**Directions**. Starting with the line that holds "LA3: lamp 6V", copy out each remaining line of the listing below, up to and including the last one, and include nothing else.

**Data records**.
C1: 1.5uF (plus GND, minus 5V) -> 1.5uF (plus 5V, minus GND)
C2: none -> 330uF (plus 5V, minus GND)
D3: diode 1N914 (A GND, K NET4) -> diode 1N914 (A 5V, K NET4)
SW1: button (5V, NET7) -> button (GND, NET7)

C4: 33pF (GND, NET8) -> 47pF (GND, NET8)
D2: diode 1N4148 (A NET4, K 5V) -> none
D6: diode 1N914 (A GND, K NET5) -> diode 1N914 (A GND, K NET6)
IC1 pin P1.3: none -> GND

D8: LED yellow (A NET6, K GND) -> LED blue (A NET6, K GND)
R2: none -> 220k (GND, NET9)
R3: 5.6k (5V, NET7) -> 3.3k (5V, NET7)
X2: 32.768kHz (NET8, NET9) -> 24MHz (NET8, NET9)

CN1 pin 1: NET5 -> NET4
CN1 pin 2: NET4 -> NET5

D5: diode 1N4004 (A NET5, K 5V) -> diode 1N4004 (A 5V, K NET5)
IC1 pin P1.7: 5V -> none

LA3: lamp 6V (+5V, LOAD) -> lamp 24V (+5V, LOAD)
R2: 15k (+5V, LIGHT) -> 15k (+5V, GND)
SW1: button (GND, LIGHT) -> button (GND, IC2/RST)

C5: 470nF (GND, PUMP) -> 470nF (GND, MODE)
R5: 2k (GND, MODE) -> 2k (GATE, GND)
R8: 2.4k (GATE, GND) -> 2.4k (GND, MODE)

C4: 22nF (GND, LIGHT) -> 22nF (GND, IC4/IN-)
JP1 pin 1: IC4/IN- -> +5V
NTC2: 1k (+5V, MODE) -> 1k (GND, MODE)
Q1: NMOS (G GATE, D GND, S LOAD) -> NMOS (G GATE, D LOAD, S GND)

**Solution for this problem**.
LA3: lamp 6V (+5V, LOAD) -> lamp 24V (+5V, LOAD)
R2: 15k (+5V, LIGHT) -> 15k (+5V, GND)
SW1: button (GND, LIGHT) -> button (GND, IC2/RST)

C5: 470nF (GND, PUMP) -> 470nF (GND, MODE)
R5: 2k (GND, MODE) -> 2k (GATE, GND)
R8: 2.4k (GATE, GND) -> 2.4k (GND, MODE)

C4: 22nF (GND, LIGHT) -> 22nF (GND, IC4/IN-)
JP1 pin 1: IC4/IN- -> +5V
NTC2: 1k (+5V, MODE) -> 1k (GND, MODE)
Q1: NMOS (G GATE, D GND, S LOAD) -> NMOS (G GATE, D LOAD, S GND)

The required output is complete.